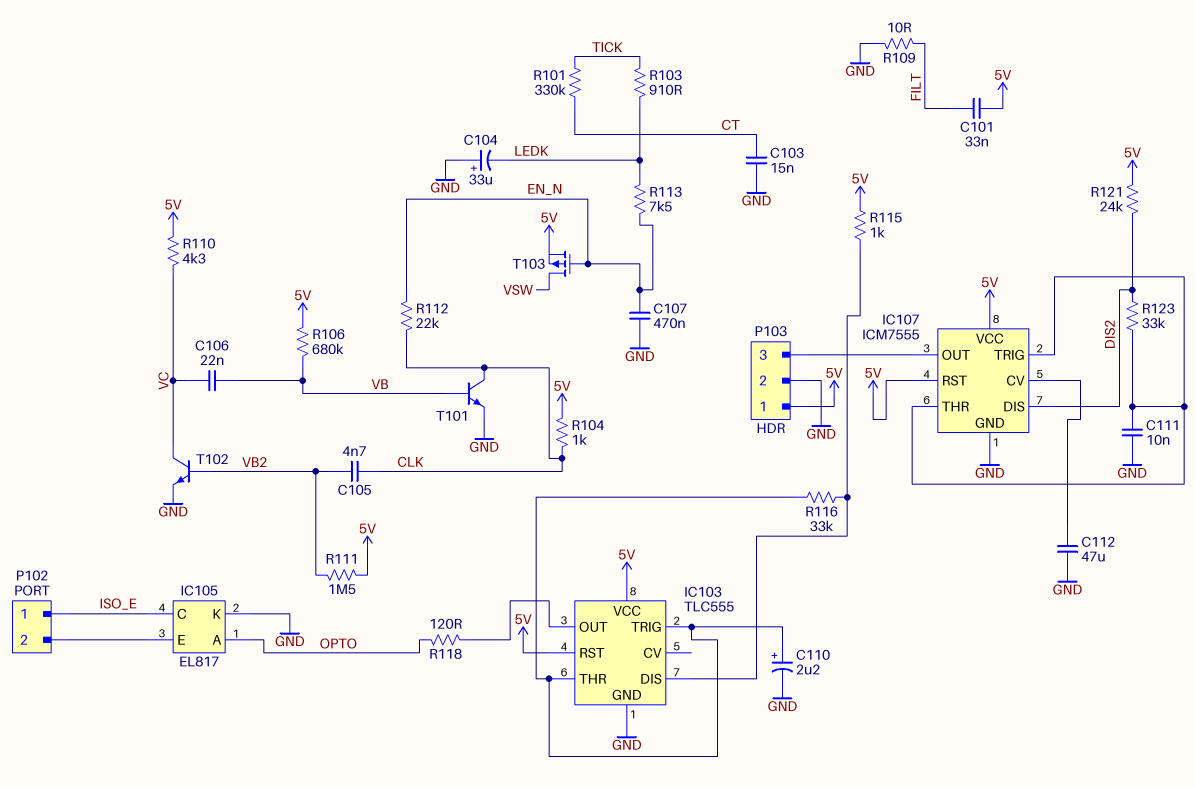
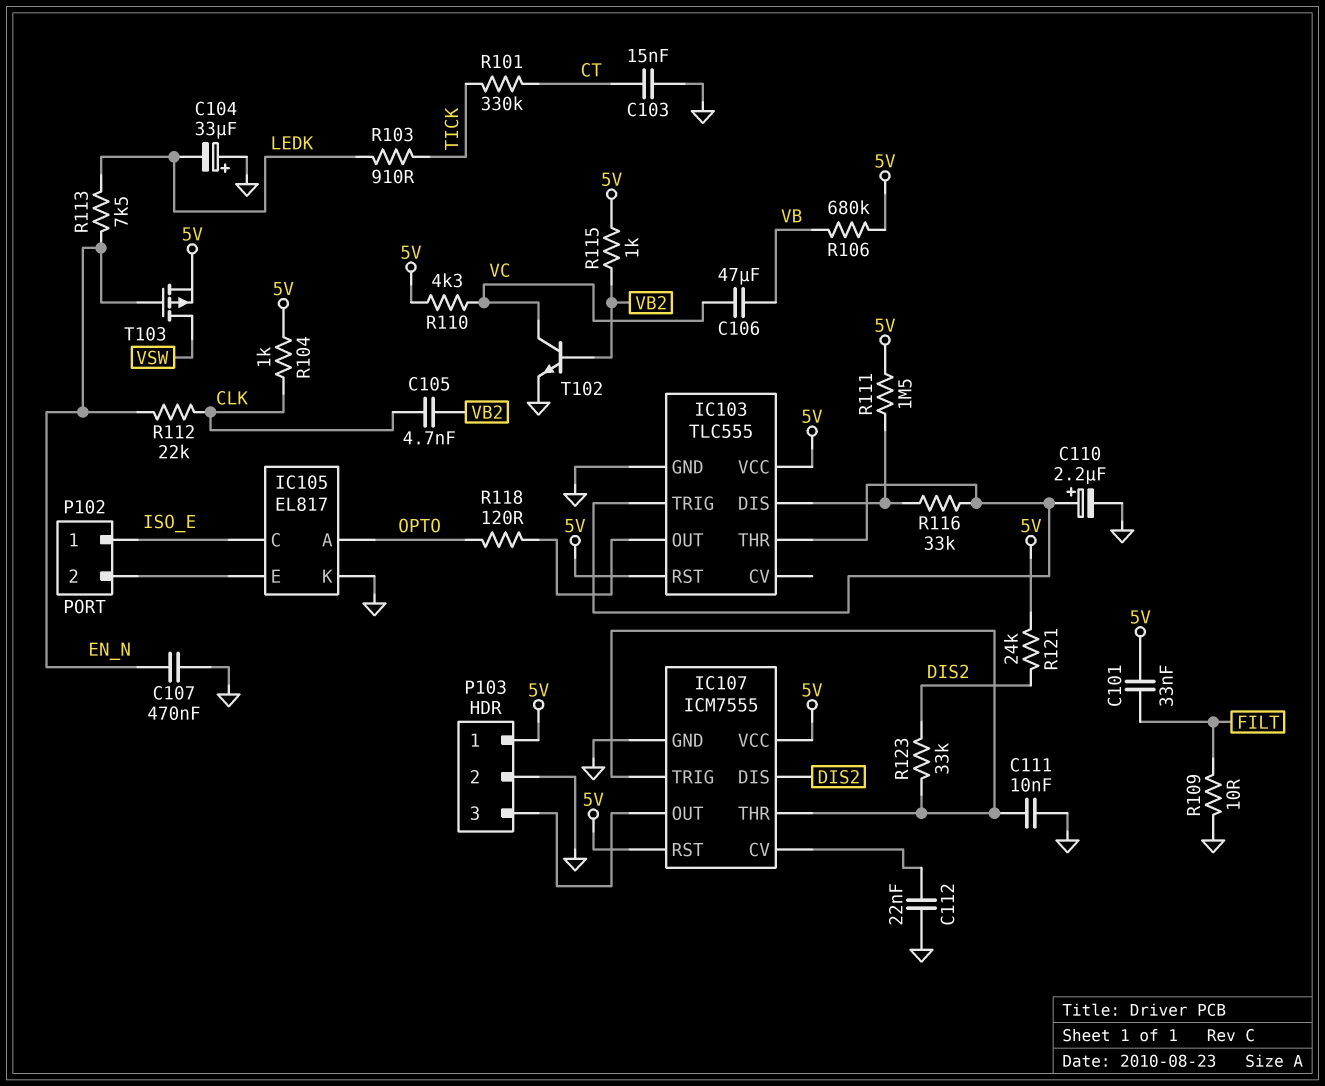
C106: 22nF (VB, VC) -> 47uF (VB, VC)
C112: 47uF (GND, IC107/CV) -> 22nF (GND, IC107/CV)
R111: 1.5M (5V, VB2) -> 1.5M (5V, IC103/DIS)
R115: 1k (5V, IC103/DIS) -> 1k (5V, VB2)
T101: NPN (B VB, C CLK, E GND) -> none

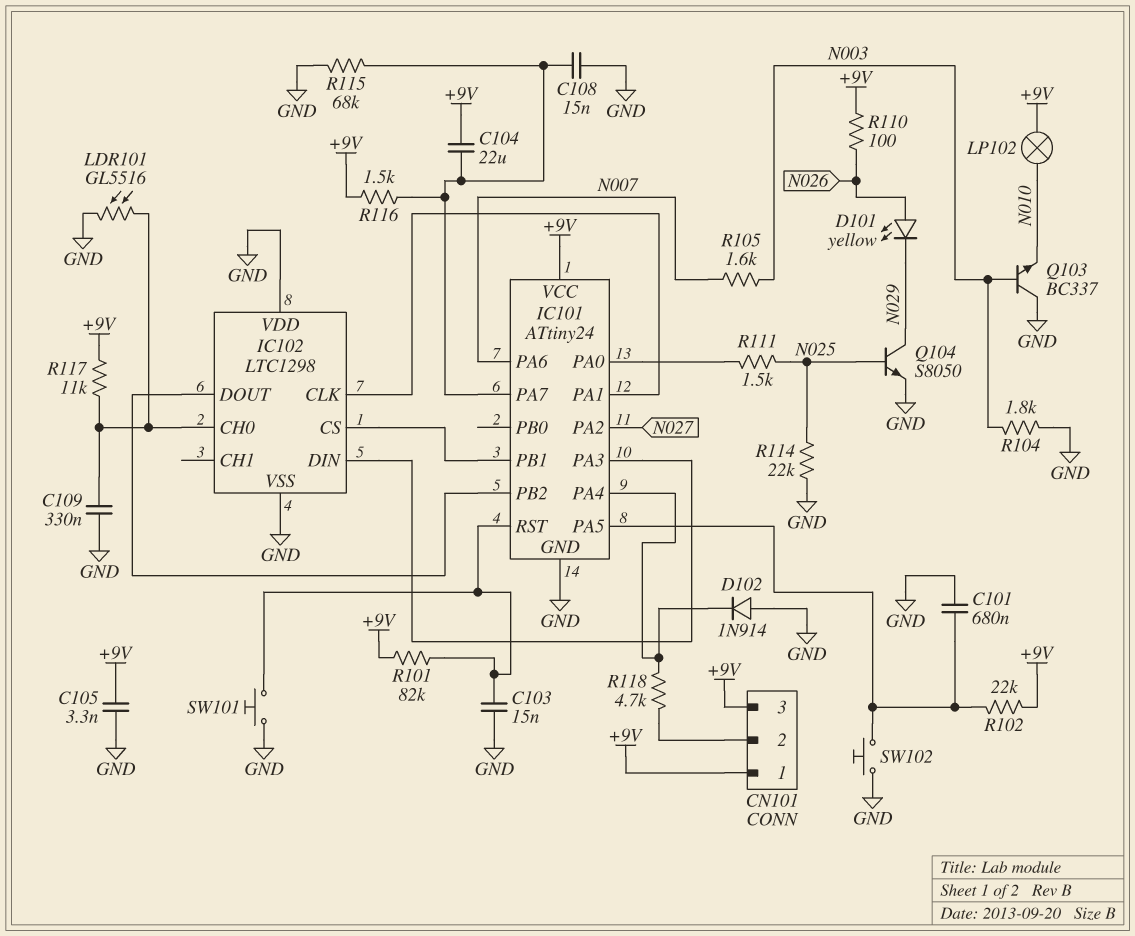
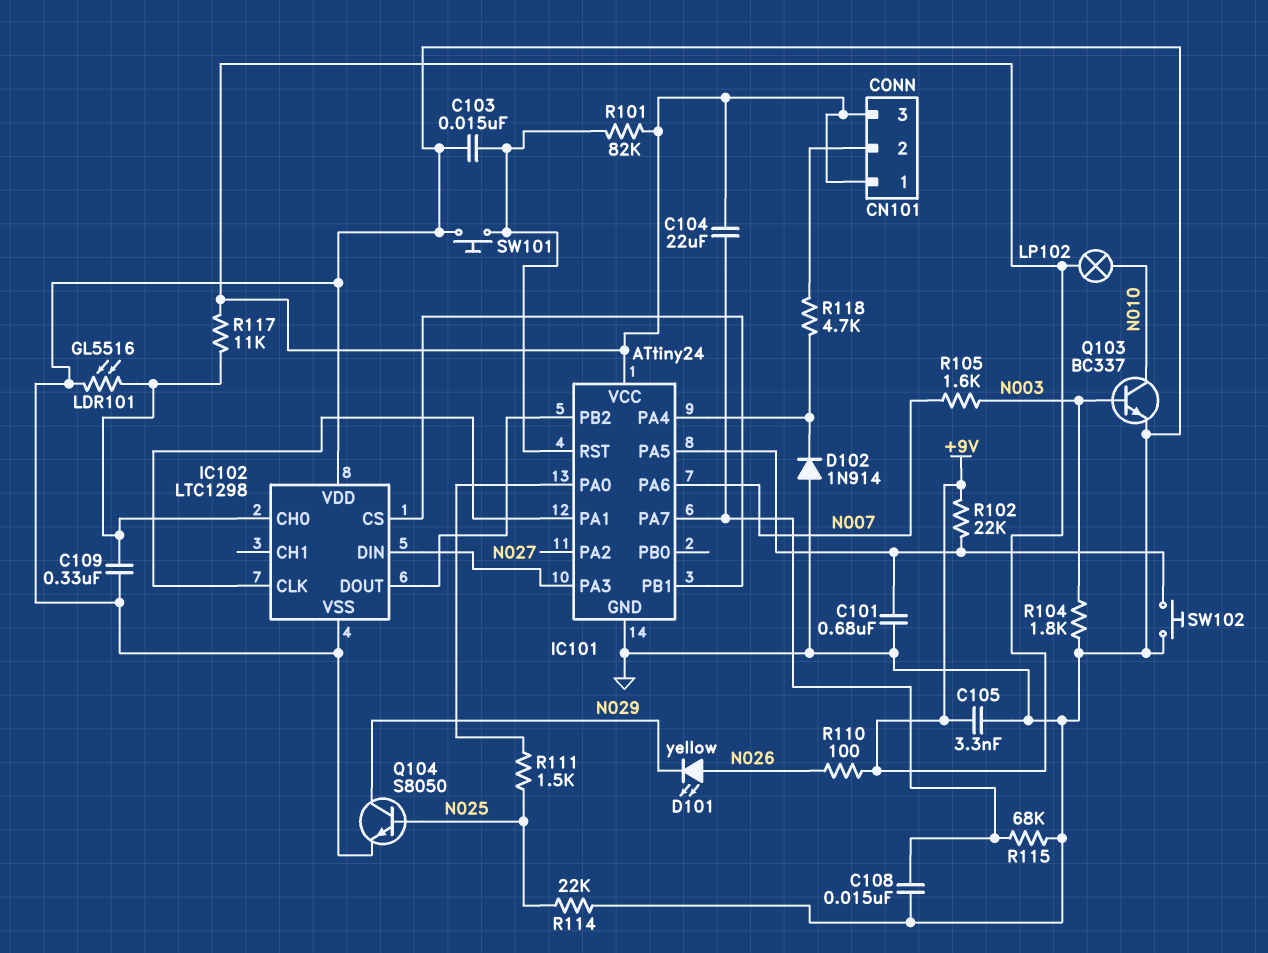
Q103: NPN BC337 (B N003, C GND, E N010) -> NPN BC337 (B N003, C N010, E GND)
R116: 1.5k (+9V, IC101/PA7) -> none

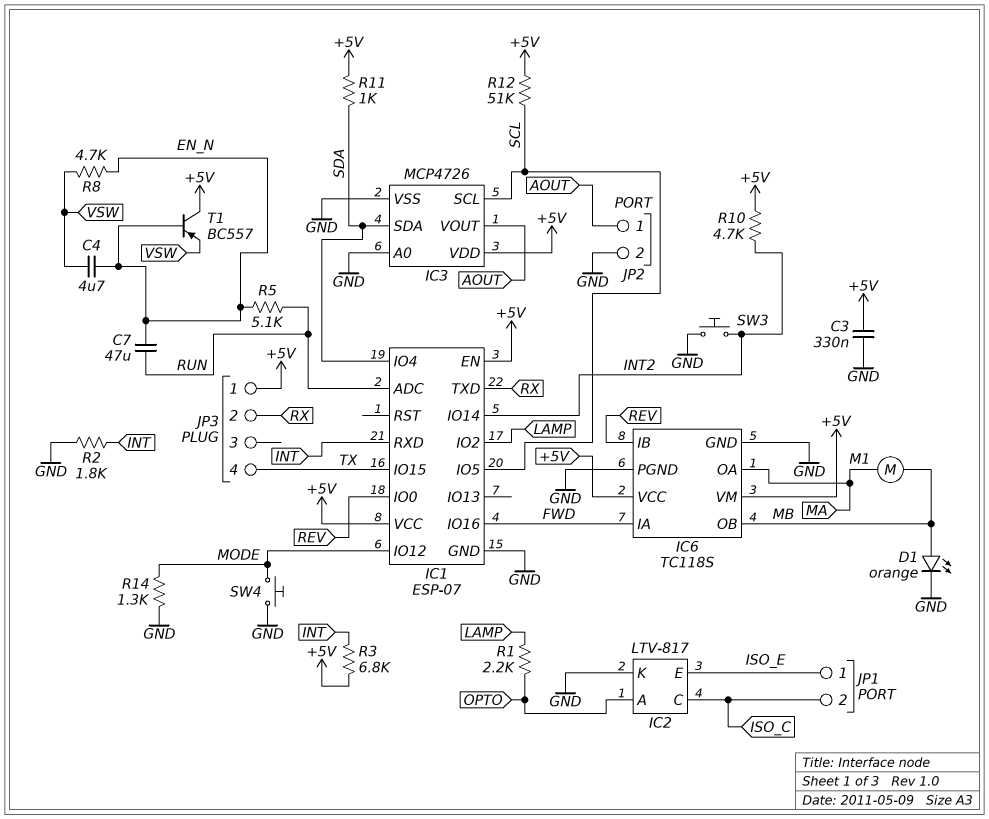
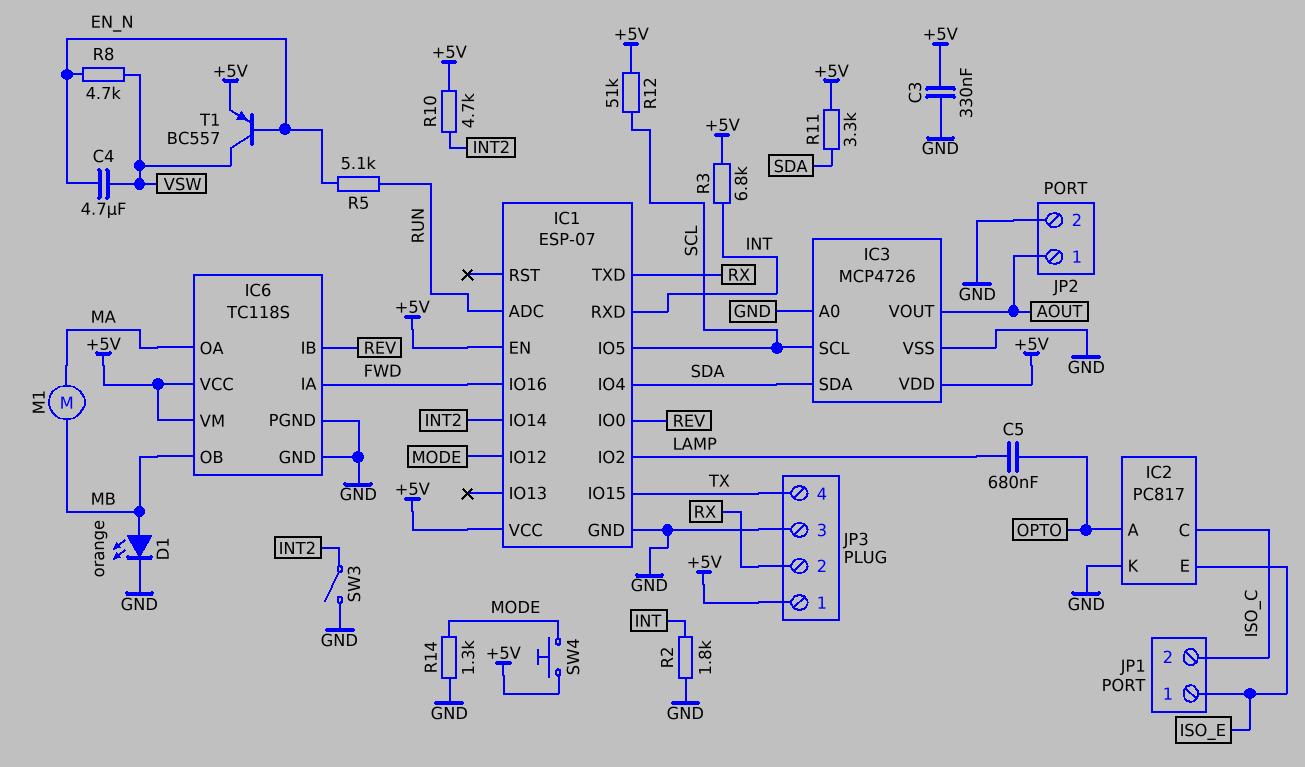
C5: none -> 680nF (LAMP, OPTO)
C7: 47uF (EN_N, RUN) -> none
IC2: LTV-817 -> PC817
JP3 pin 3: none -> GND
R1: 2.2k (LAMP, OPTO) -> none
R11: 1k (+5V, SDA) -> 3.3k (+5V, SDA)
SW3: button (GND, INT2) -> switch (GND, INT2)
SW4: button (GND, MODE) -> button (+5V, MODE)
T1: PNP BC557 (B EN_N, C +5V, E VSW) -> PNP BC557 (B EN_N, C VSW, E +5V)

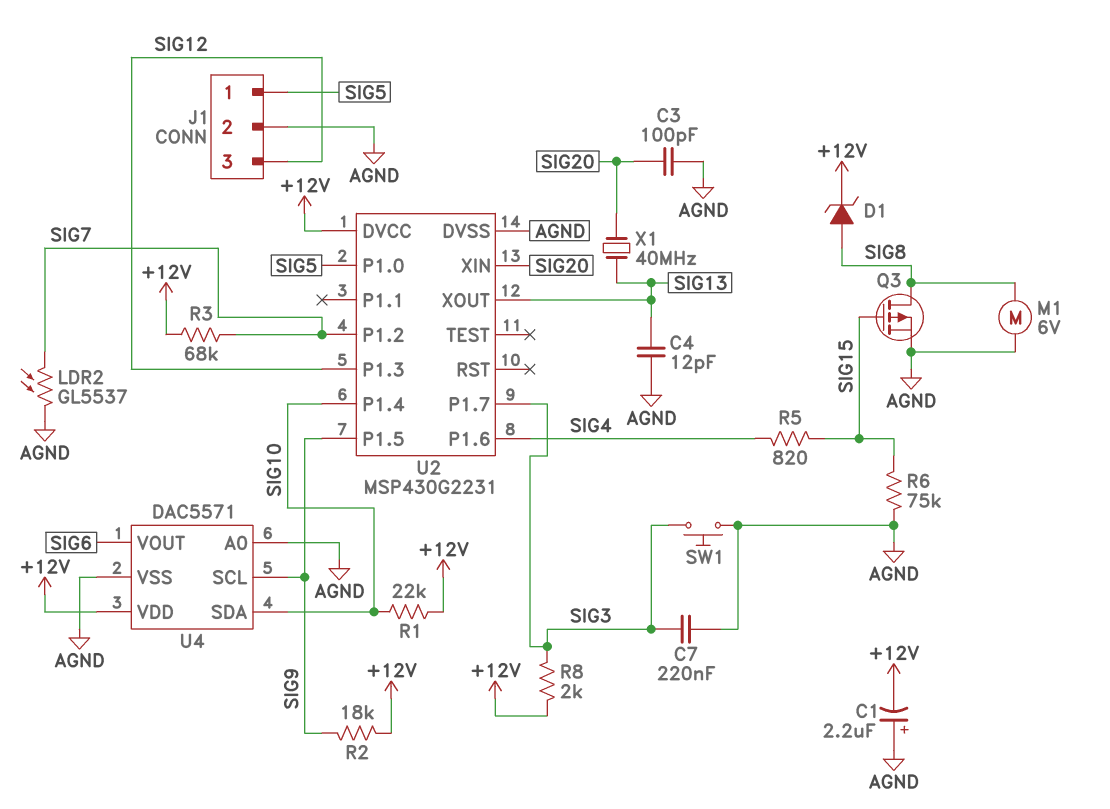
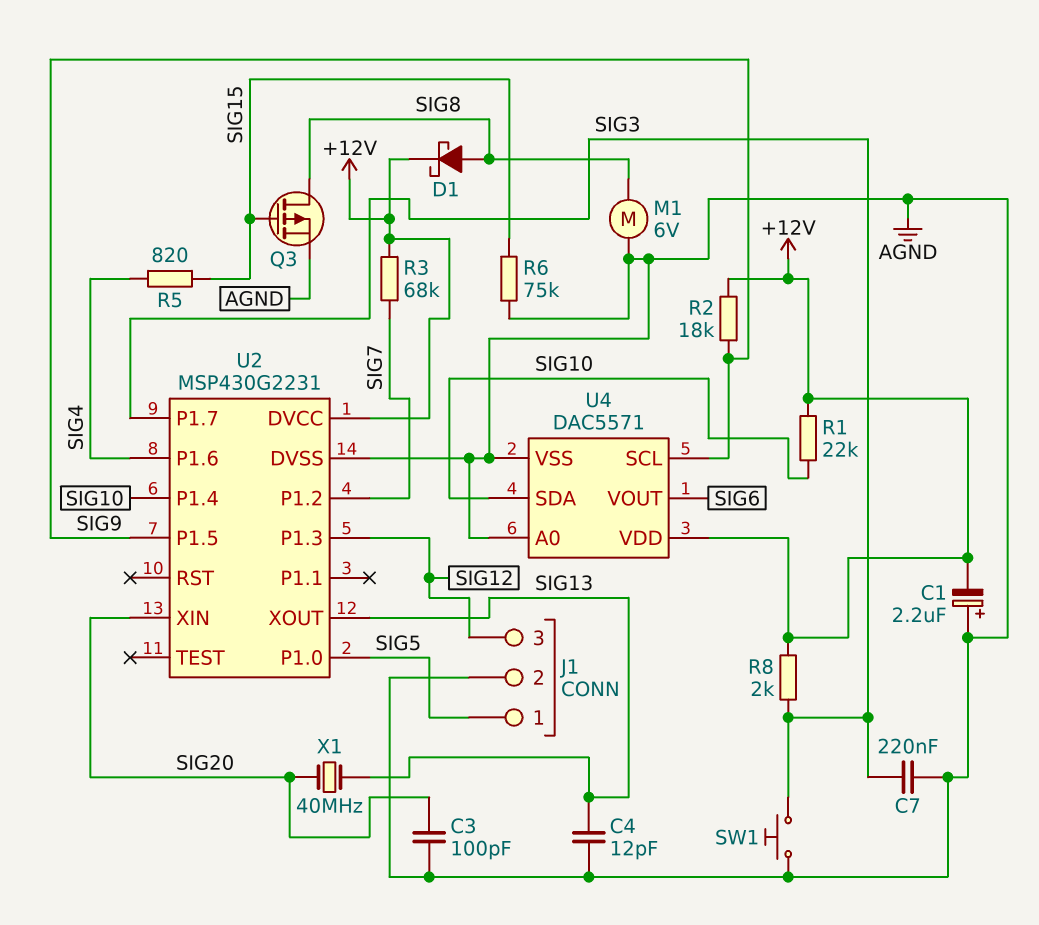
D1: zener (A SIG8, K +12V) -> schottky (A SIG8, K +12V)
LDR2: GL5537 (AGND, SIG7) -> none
•••
### [TASK TO CARRY OUT]
Return exactly the lines from the one with "SW3: button (GND, INT2) -> switch (GND, INT2)" through the last line of the entries above, both ends included. No pictures may appear in the copy.

### [TASK OUTPUT]
SW3: button (GND, INT2) -> switch (GND, INT2)
SW4: button (GND, MODE) -> button (+5V, MODE)
T1: PNP BC557 (B EN_N, C +5V, E VSW) -> PNP BC557 (B EN_N, C VSW, E +5V)

D1: zener (A SIG8, K +12V) -> schottky (A SIG8, K +12V)
LDR2: GL5537 (AGND, SIG7) -> none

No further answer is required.